| TASK BRIEF |
Look through the records, and wherever the string "none" turns up, copy out that line.

| EXTRACTED ENTRIES |

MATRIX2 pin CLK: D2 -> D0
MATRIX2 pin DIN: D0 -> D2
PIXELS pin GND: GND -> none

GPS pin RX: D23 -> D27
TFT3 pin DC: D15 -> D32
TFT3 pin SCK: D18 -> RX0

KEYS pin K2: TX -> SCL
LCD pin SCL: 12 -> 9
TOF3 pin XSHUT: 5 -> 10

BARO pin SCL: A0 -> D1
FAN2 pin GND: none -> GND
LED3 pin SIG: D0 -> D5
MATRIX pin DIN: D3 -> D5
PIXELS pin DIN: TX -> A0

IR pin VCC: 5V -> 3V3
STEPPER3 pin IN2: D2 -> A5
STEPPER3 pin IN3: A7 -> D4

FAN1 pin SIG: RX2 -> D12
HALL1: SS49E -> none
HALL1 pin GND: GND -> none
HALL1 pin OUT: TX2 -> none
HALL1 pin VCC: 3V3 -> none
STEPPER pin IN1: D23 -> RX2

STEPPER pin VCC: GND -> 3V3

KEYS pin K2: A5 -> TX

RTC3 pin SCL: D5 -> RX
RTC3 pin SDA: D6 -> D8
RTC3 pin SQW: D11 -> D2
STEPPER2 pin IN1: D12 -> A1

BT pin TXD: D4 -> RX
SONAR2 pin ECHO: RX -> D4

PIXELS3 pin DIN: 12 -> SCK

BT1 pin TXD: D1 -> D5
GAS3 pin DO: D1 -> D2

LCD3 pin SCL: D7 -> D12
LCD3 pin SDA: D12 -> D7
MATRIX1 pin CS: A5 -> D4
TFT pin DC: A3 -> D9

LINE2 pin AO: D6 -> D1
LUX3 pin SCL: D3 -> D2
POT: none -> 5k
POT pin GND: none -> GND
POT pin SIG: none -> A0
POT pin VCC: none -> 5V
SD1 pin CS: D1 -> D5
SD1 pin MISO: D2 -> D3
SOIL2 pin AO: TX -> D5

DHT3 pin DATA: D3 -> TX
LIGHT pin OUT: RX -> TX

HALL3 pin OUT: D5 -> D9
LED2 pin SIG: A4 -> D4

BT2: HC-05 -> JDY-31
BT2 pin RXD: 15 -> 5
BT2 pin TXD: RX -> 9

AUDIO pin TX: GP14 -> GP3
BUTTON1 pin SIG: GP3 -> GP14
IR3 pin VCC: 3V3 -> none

| FINAL ANSWER |
PIXELS pin GND: GND -> none
FAN2 pin GND: none -> GND
HALL1: SS49E -> none
HALL1 pin GND: GND -> none
HALL1 pin OUT: TX2 -> none
HALL1 pin VCC: 3V3 -> none
POT: none -> 5k
POT pin GND: none -> GND
POT pin SIG: none -> A0
POT pin VCC: none -> 5V
IR3 pin VCC: 3V3 -> none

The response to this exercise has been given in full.